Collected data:
*** Begin section ***

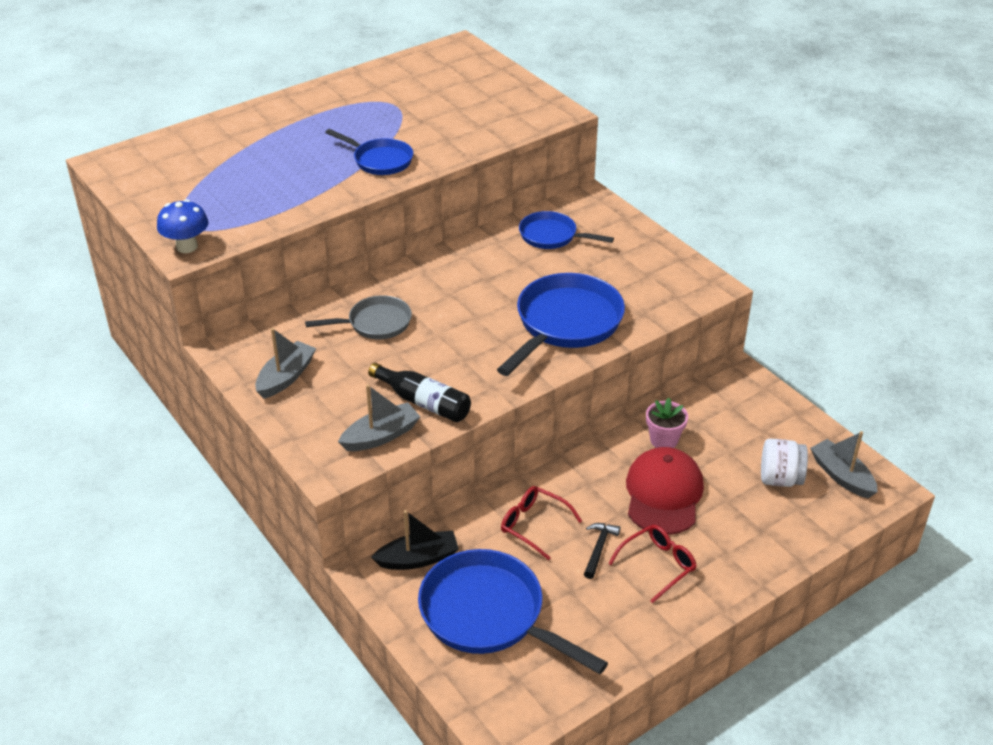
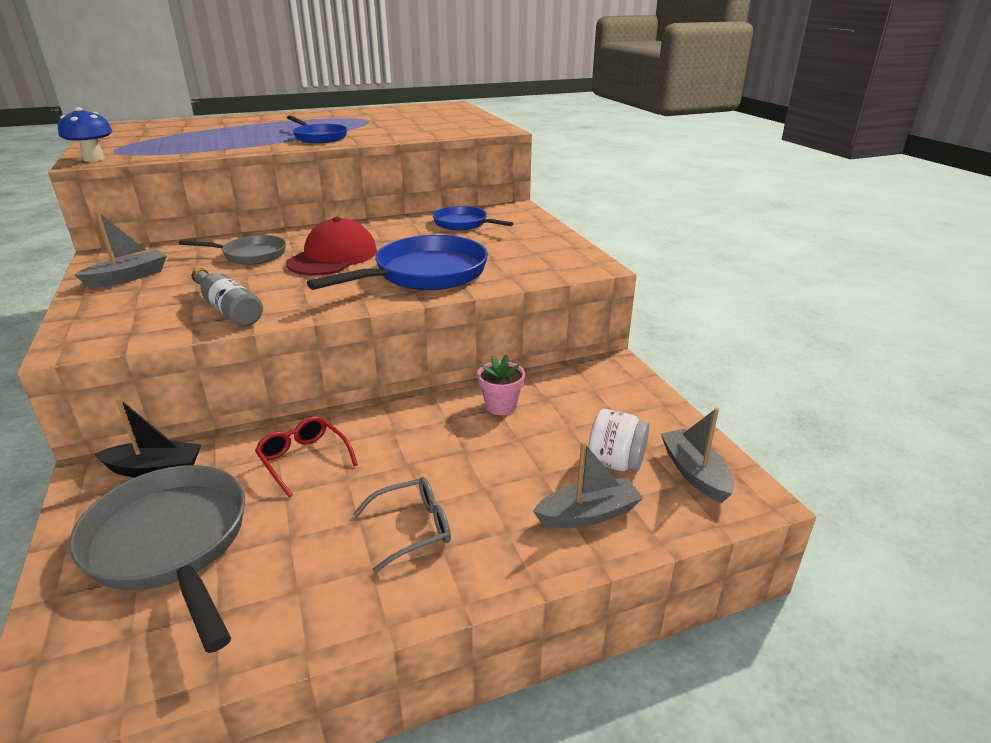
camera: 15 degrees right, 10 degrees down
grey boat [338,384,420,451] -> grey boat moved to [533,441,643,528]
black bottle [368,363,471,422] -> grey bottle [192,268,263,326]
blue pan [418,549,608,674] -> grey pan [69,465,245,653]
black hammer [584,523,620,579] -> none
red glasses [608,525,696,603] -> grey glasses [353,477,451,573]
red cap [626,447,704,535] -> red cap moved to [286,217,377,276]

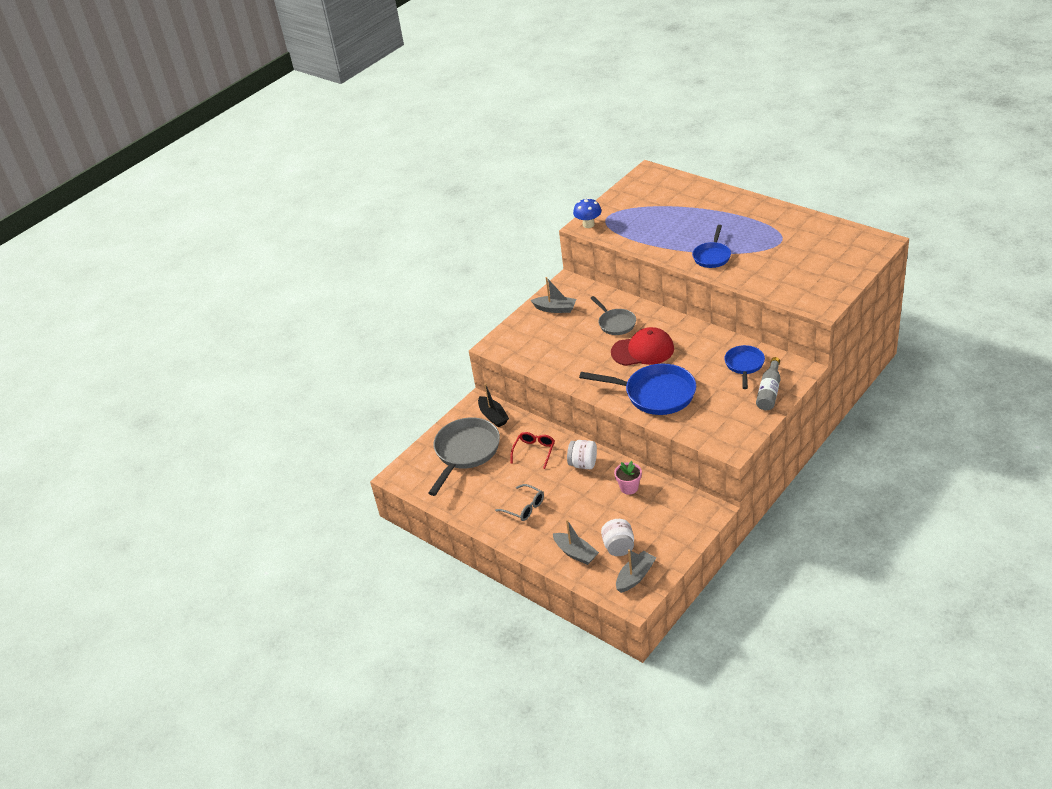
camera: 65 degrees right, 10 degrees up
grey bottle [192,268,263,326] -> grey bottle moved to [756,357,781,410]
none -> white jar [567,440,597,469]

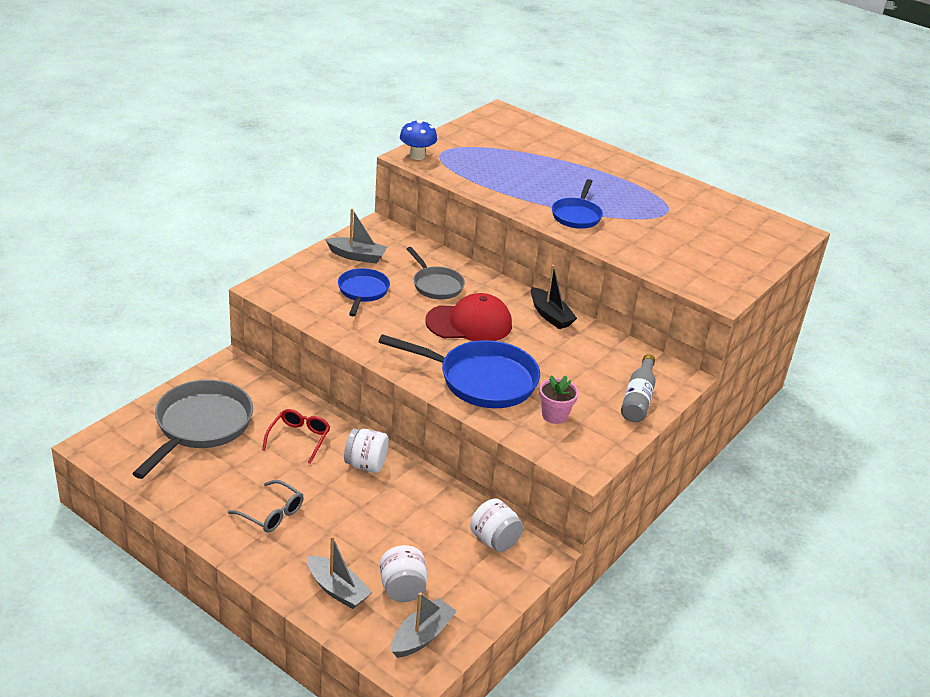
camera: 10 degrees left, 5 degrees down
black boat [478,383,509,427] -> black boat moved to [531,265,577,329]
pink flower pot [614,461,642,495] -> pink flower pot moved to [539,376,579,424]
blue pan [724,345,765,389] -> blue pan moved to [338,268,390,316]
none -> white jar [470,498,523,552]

*** End section ***

YOUR TASK: Copy each line of the data that contains the word "blue", leaving the other lines out.

TASK RESPONSE:
blue pan [418,549,608,674] -> grey pan [69,465,245,653]
blue pan [724,345,765,389] -> blue pan moved to [338,268,390,316]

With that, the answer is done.